• **INSTRUCTIONS FOR THE TASK**:
Starting with the line that contains "recoloured | yellow", give again exactly and only each line through the end of the records; include the last line and exclude pictures.

########

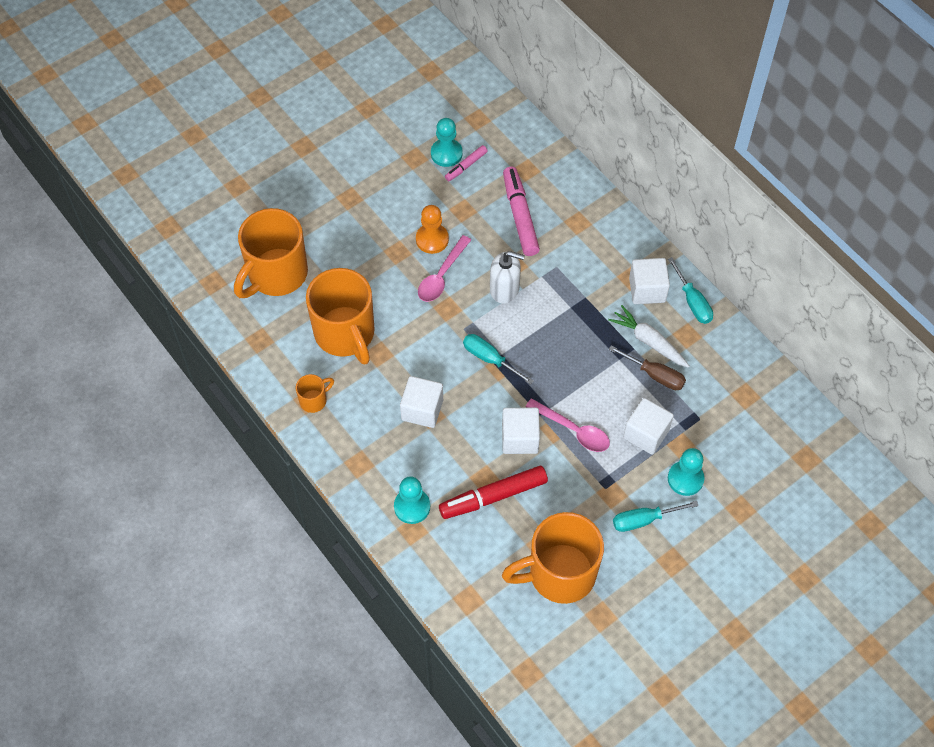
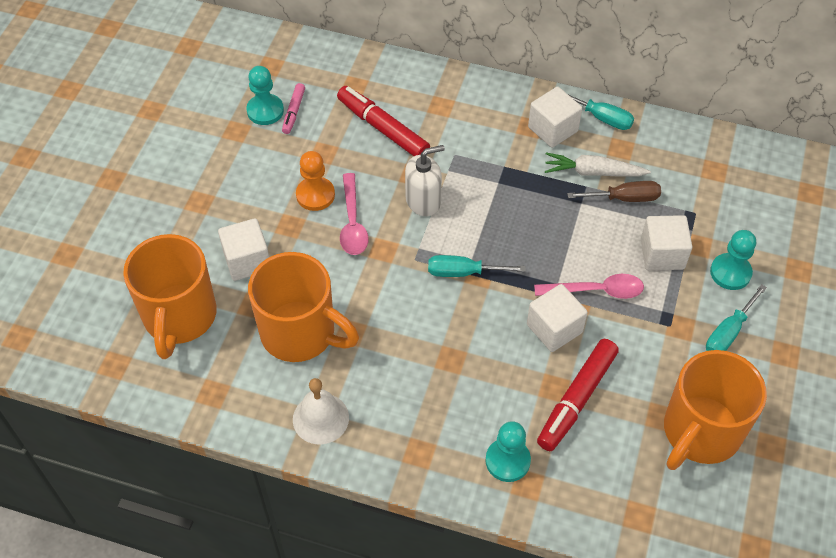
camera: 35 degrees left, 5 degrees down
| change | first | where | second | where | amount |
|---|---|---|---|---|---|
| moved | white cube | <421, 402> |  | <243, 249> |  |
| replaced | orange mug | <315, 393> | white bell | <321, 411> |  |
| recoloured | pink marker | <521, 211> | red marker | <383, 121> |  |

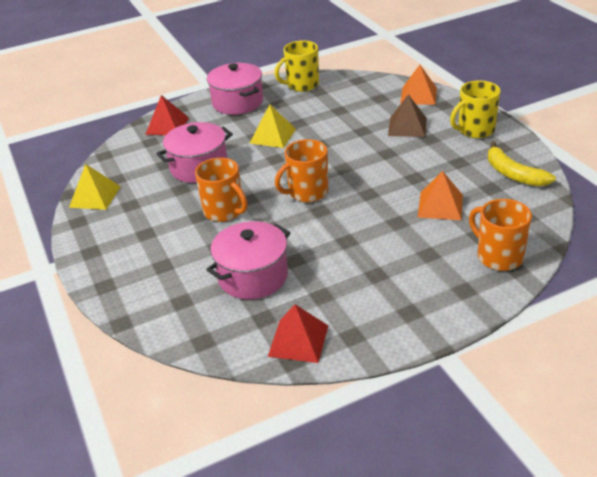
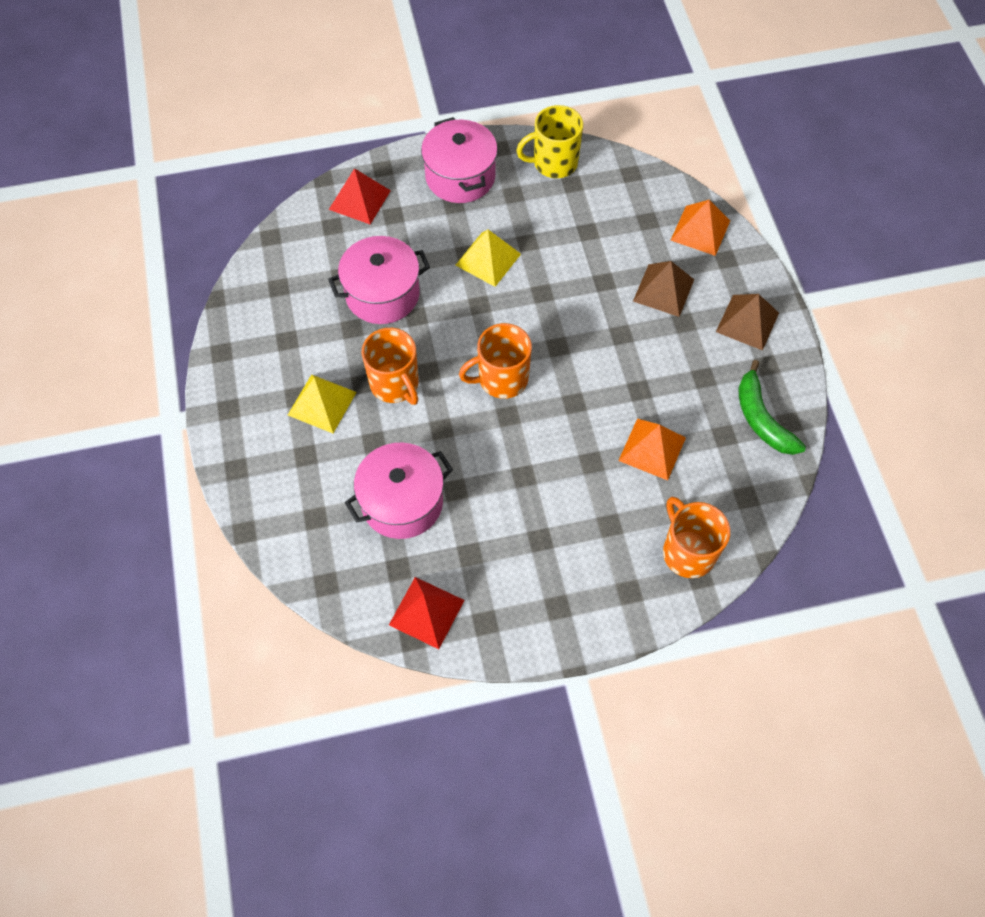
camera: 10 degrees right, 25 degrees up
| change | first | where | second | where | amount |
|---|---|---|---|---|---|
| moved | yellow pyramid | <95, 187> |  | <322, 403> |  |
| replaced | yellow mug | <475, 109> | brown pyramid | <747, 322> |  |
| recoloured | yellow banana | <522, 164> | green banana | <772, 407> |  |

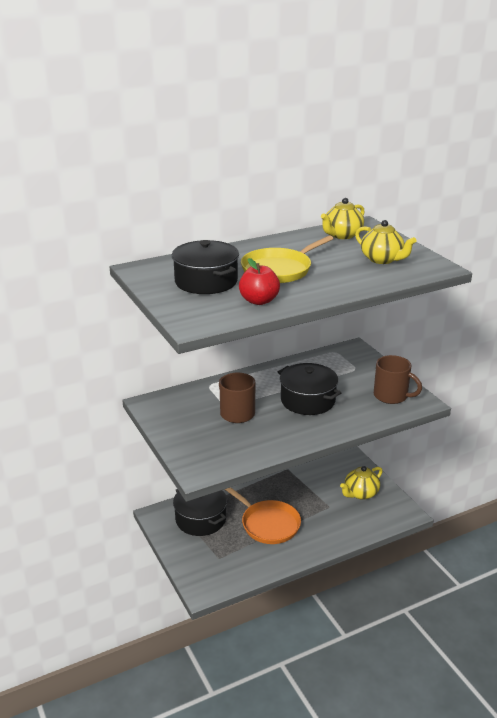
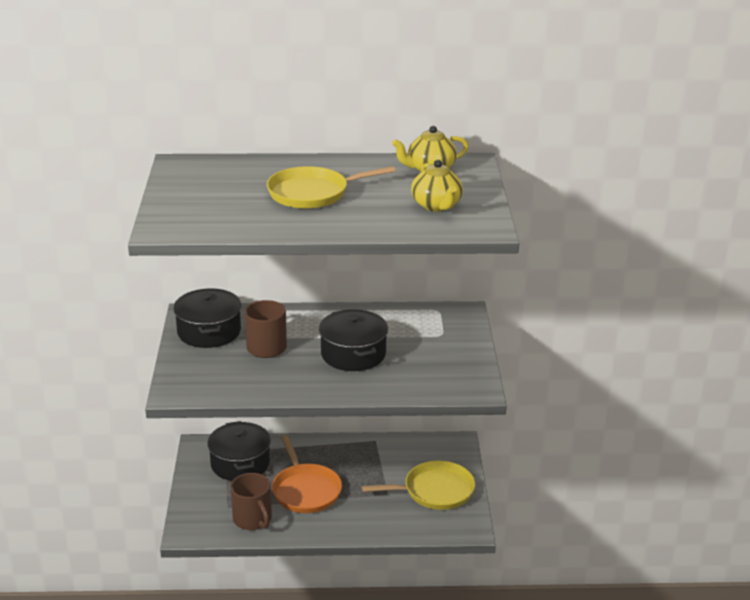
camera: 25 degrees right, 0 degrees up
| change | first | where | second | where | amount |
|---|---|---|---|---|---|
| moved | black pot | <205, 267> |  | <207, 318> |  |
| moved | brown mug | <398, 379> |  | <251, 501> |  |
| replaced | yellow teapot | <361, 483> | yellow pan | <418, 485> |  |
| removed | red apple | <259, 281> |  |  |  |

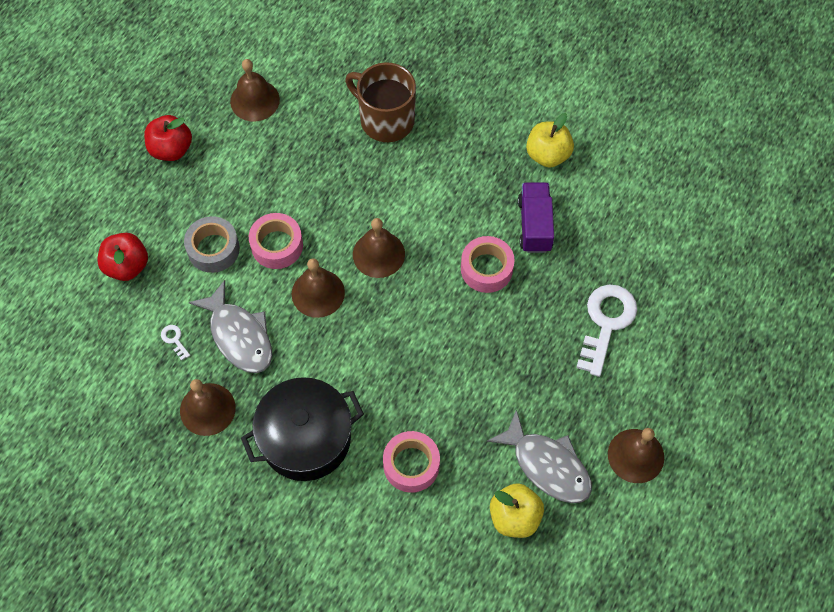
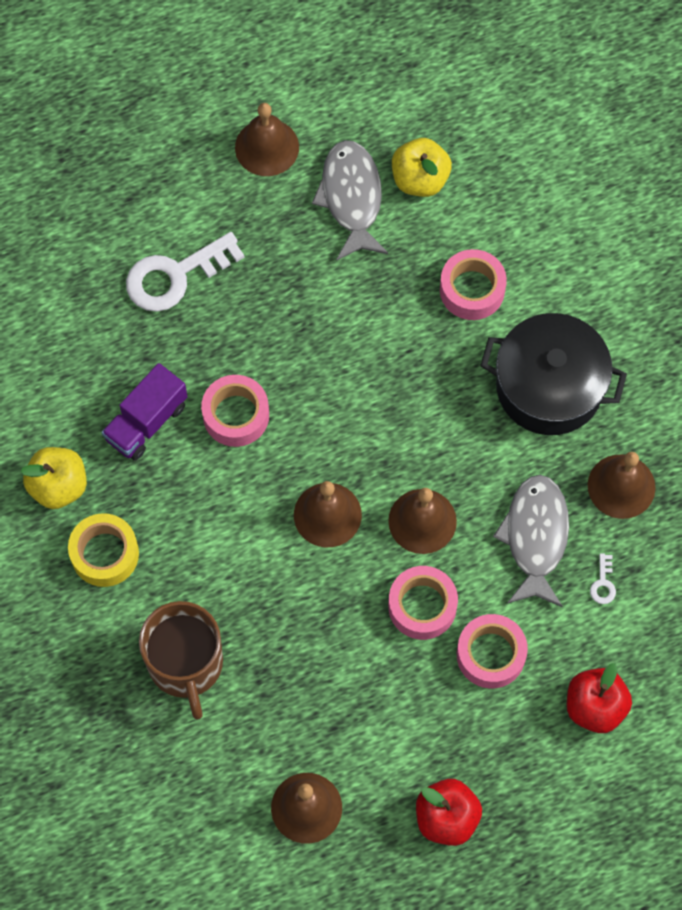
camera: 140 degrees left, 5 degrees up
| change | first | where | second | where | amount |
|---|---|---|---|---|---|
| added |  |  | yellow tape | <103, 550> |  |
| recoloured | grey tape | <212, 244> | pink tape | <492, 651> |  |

########

• **RESULT FOR THIS EXERCISE**:
| recoloured | yellow banana | <522, 164> | green banana | <772, 407> |  |

camera: 25 degrees right, 0 degrees up
| change | first | where | second | where | amount |
|---|---|---|---|---|---|
| moved | black pot | <205, 267> |  | <207, 318> |  |
| moved | brown mug | <398, 379> |  | <251, 501> |  |
| replaced | yellow teapot | <361, 483> | yellow pan | <418, 485> |  |
| removed | red apple | <259, 281> |  |  |  |

camera: 140 degrees left, 5 degrees up
| change | first | where | second | where | amount |
|---|---|---|---|---|---|
| added |  |  | yellow tape | <103, 550> |  |
| recoloured | grey tape | <212, 244> | pink tape | <492, 651> |  |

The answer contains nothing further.